# [PROBLEM]
While you copy the lines below, skip the pictures and keep the rest exact.
***** RECORDS FOR PROCESSING *****
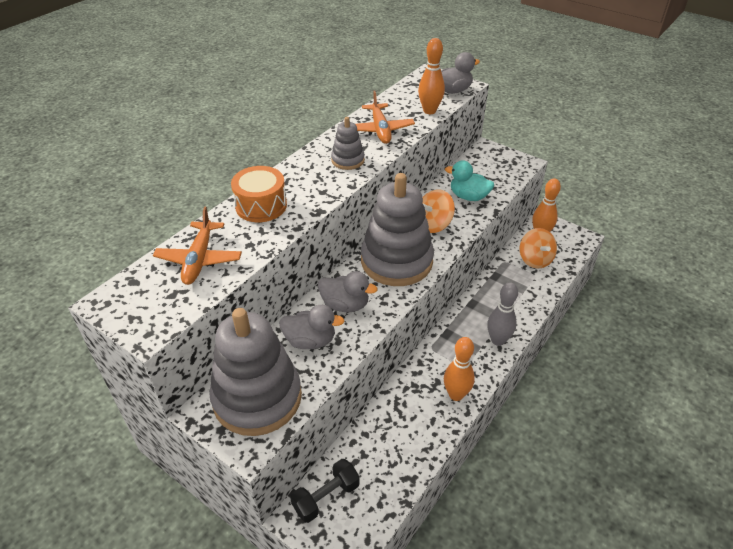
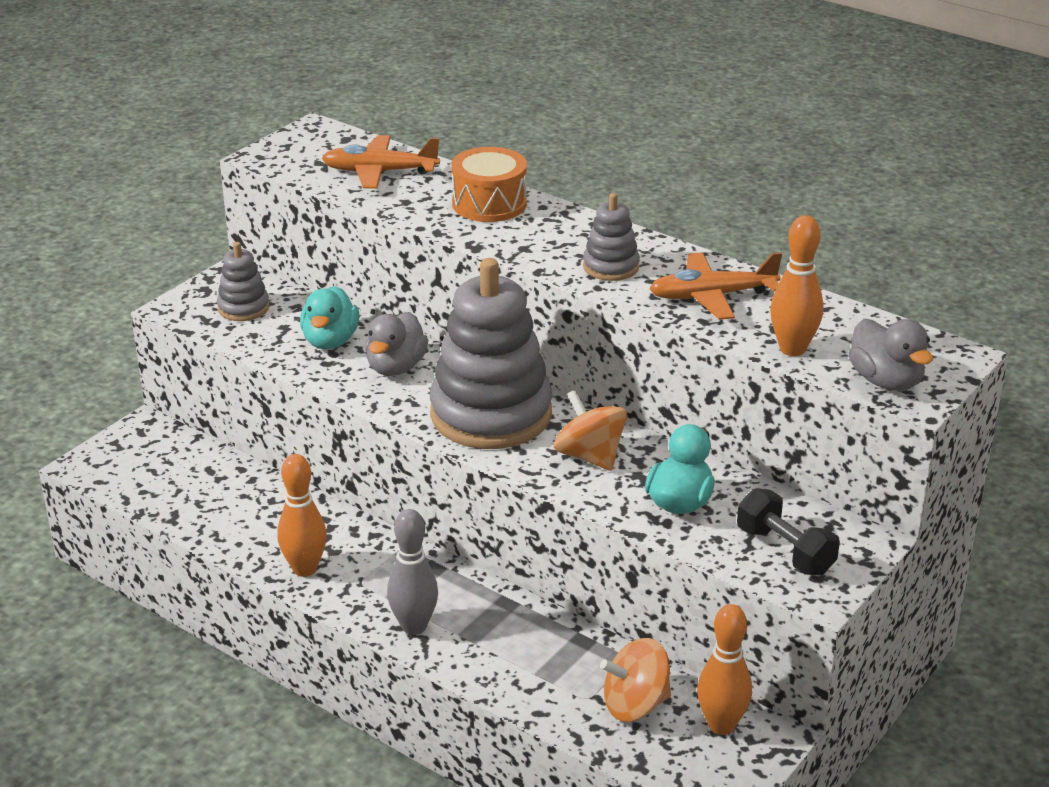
camera: 90 degrees right, 10 degrees down
(257, 398) = (243, 308): grey stacking toy -> grey stacking toy, size x0.46
(310, 341) = (330, 341): grey duck -> turquoise duck
(326, 497) = (165, 448): black dumbbell -> black dumbbell (785, 551)

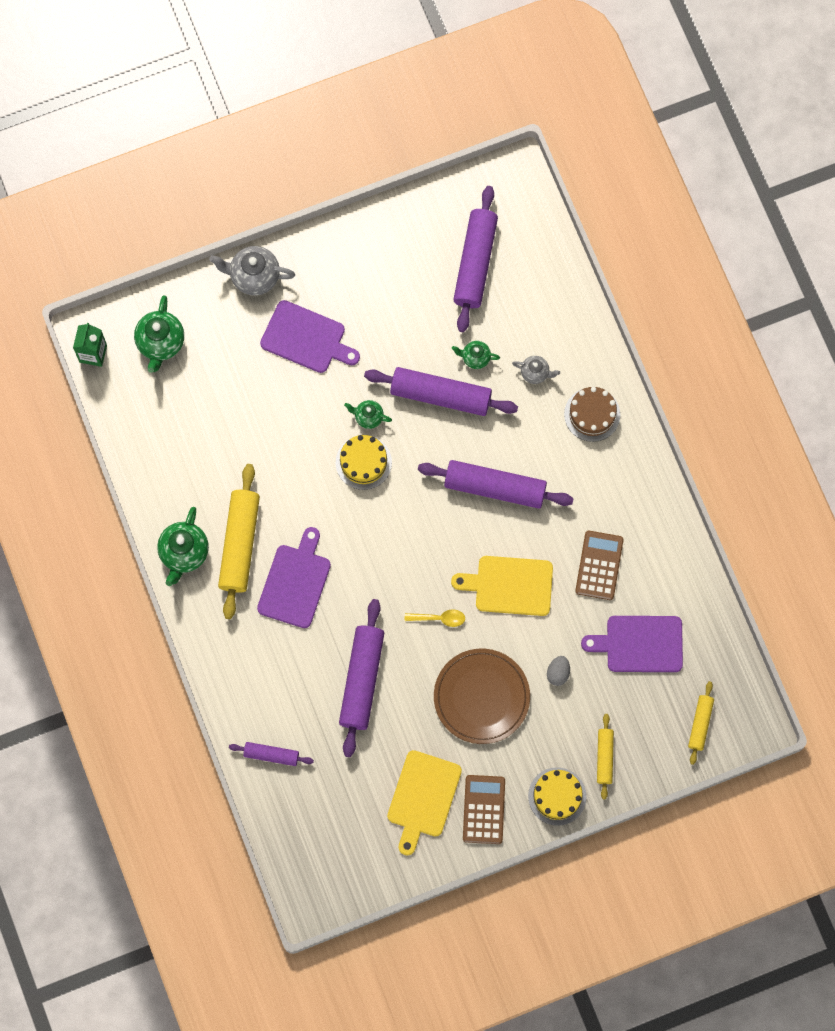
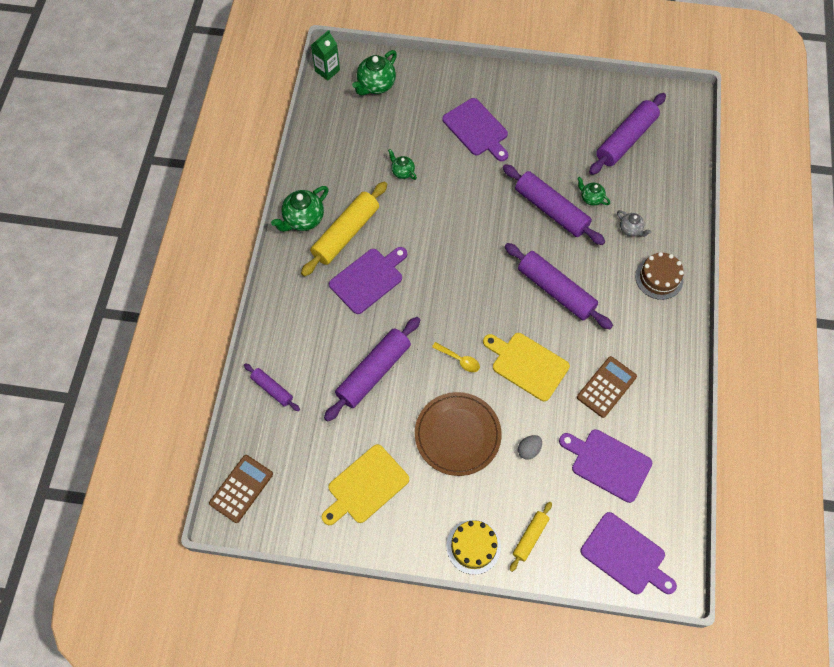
camera: 30 degrees right, 10 degrees down
(254, 276) = (464, 76): grey teapot -> none
(363, 462) = (468, 225): yellow cake -> none
(368, 417) = (489, 198): green teapot -> green teapot (402, 172)
(484, 809) = (408, 523): brown calculator -> brown calculator (241, 488)
(700, 724) = (625, 555): yellow rolling pin -> purple cutting board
*****
# [RESPONSE]
camera: 90 degrees right, 10 degrees down
(257, 398) = (243, 308): grey stacking toy -> grey stacking toy, size x0.46
(310, 341) = (330, 341): grey duck -> turquoise duck
(326, 497) = (165, 448): black dumbbell -> black dumbbell (785, 551)

camera: 30 degrees right, 10 degrees down
(254, 276) = (464, 76): grey teapot -> none
(363, 462) = (468, 225): yellow cake -> none
(368, 417) = (489, 198): green teapot -> green teapot (402, 172)
(484, 809) = (408, 523): brown calculator -> brown calculator (241, 488)
(700, 724) = (625, 555): yellow rolling pin -> purple cutting board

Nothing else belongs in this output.